----- DATA SUPPLIED

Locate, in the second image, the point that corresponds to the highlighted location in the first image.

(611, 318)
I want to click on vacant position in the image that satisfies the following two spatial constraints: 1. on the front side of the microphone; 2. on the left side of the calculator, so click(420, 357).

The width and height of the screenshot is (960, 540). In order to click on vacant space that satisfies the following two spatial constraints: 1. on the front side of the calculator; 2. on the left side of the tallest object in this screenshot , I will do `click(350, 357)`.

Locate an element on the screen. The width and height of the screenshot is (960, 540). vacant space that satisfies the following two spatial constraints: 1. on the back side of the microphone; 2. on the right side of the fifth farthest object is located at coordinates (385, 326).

----------

:: YOUR ASSIGNMENT ::
Which lines in the items above contain the word "calculator", with case counting? Locate each one and copy it out in full.

:: ANSWER TO THIS PROBLEM ::
I want to click on vacant position in the image that satisfies the following two spatial constraints: 1. on the front side of the microphone; 2. on the left side of the calculator, so click(420, 357).
The width and height of the screenshot is (960, 540). In order to click on vacant space that satisfies the following two spatial constraints: 1. on the front side of the calculator; 2. on the left side of the tallest object in this screenshot , I will do `click(350, 357)`.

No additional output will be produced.